'''

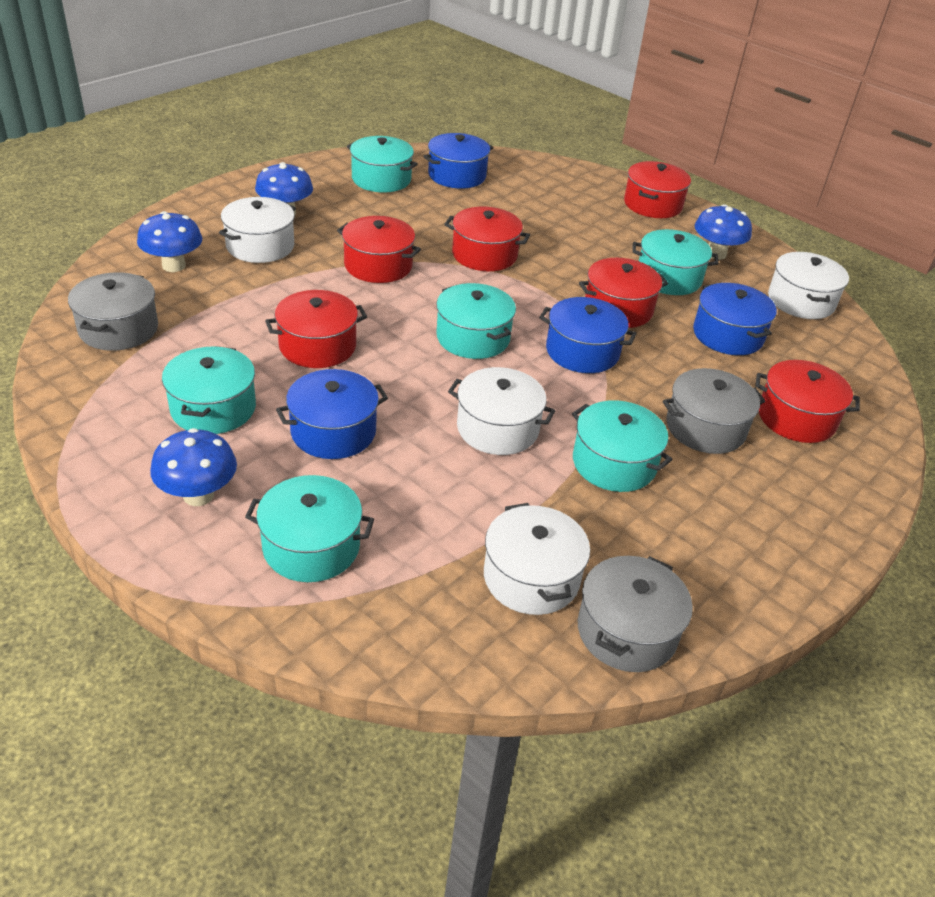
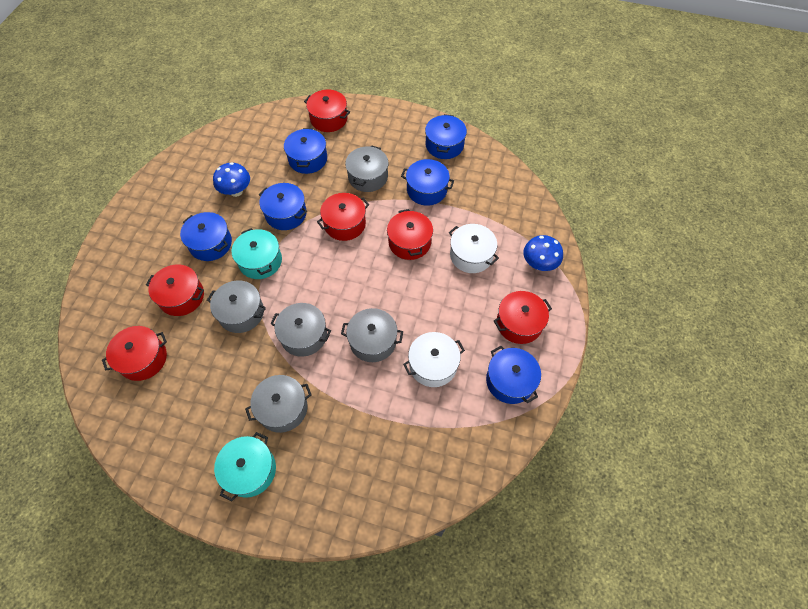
blue mushroom: 4 -> 2
blue pot: 4 -> 6
grey pot: 3 -> 5
turquoise pot: 6 -> 2
white pot: 4 -> 2

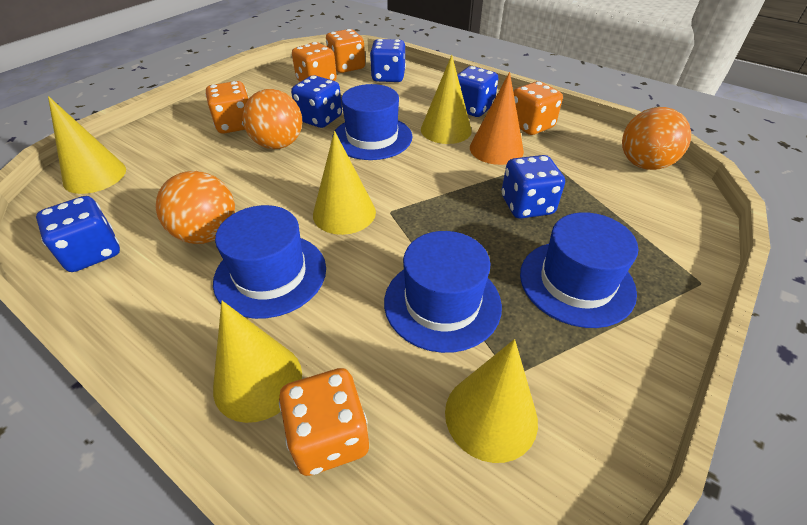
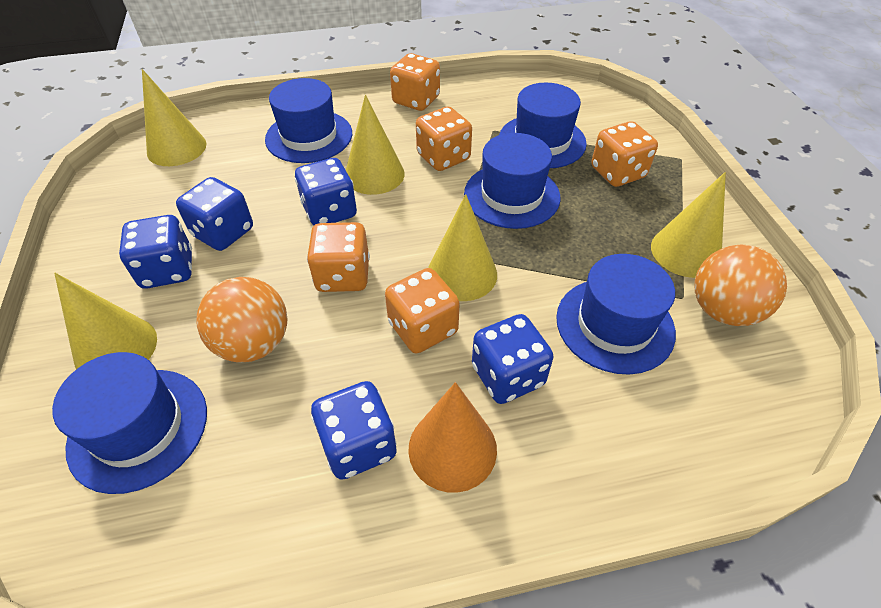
blue hat: 4 -> 5
orange ball: 3 -> 2

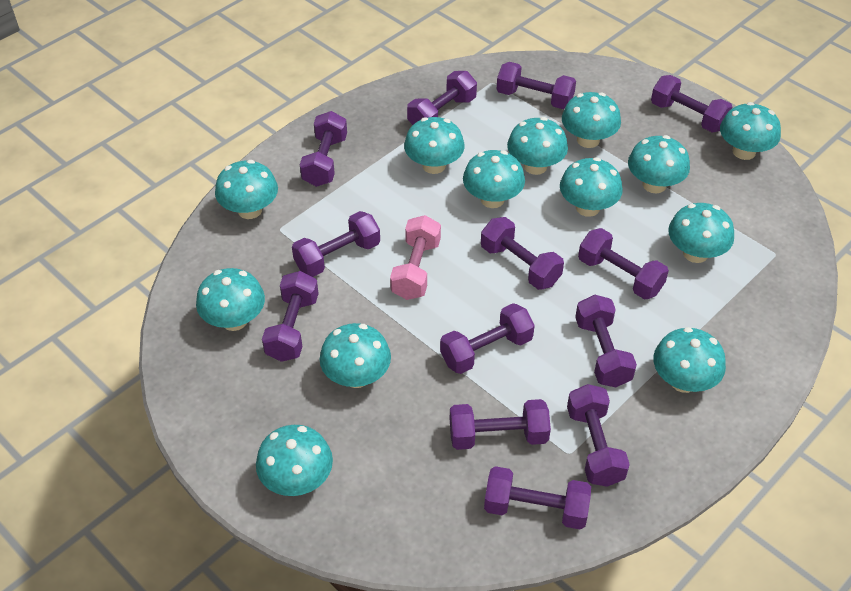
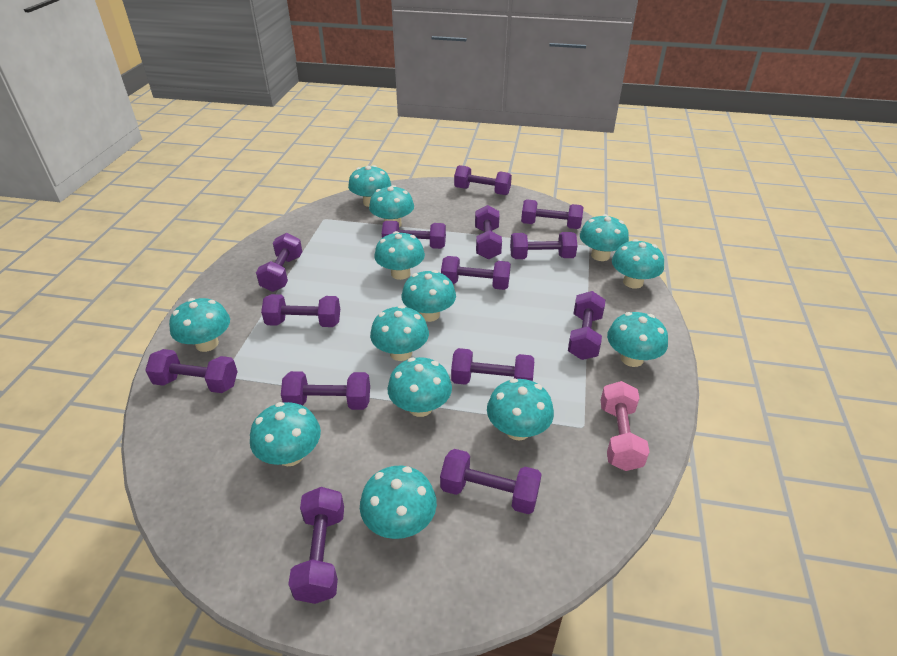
purple dumbbell: 13 -> 14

'''

TASK STATEMENT ▸ Your answer must be an exact copy of the records, minus any pictures.

SOLUTION FOR THIS EXERCISE ▸
blue mushroom: 4 -> 2
blue pot: 4 -> 6
grey pot: 3 -> 5
turquoise pot: 6 -> 2
white pot: 4 -> 2

blue hat: 4 -> 5
orange ball: 3 -> 2

purple dumbbell: 13 -> 14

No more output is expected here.